* **Your objective**
Scan the records for the word "rocket". Copy each line that includes it.

* **Working data**
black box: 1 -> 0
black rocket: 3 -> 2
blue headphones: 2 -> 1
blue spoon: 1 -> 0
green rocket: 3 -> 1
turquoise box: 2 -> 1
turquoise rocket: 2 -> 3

--

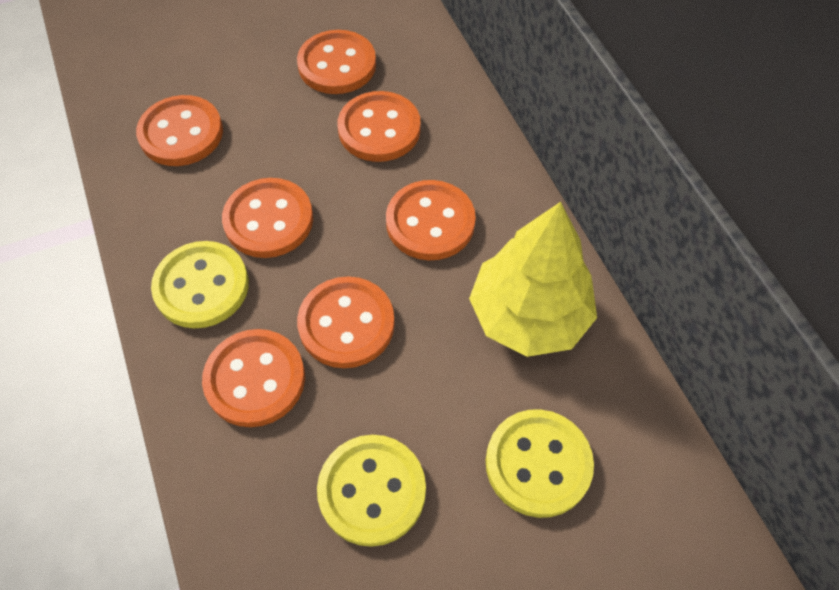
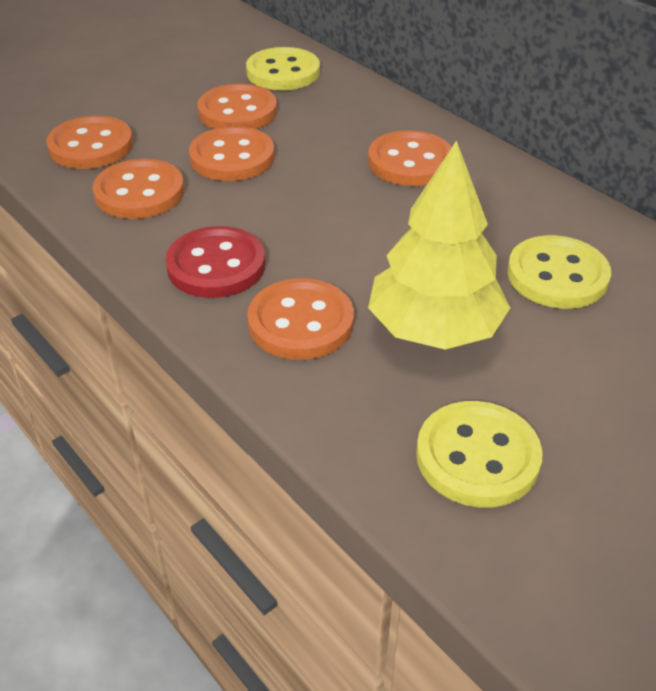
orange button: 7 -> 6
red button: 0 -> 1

---

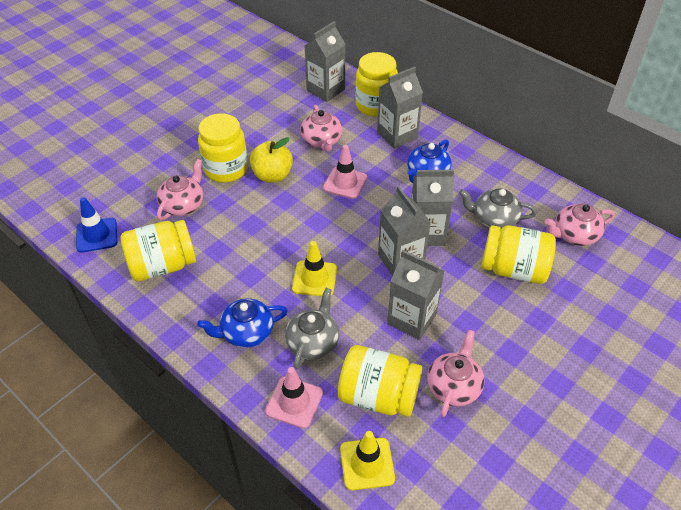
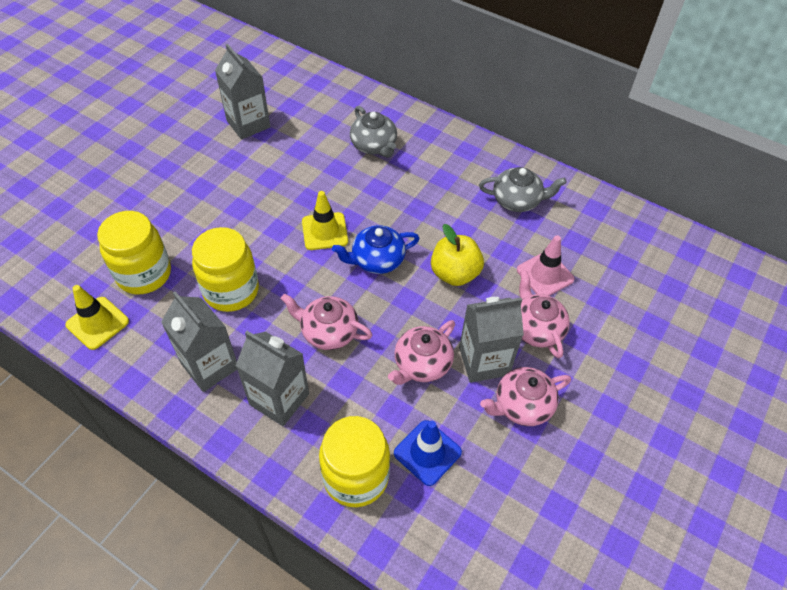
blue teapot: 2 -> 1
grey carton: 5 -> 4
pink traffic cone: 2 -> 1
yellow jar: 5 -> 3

* **Your solution**
black rocket: 3 -> 2
green rocket: 3 -> 1
turquoise rocket: 2 -> 3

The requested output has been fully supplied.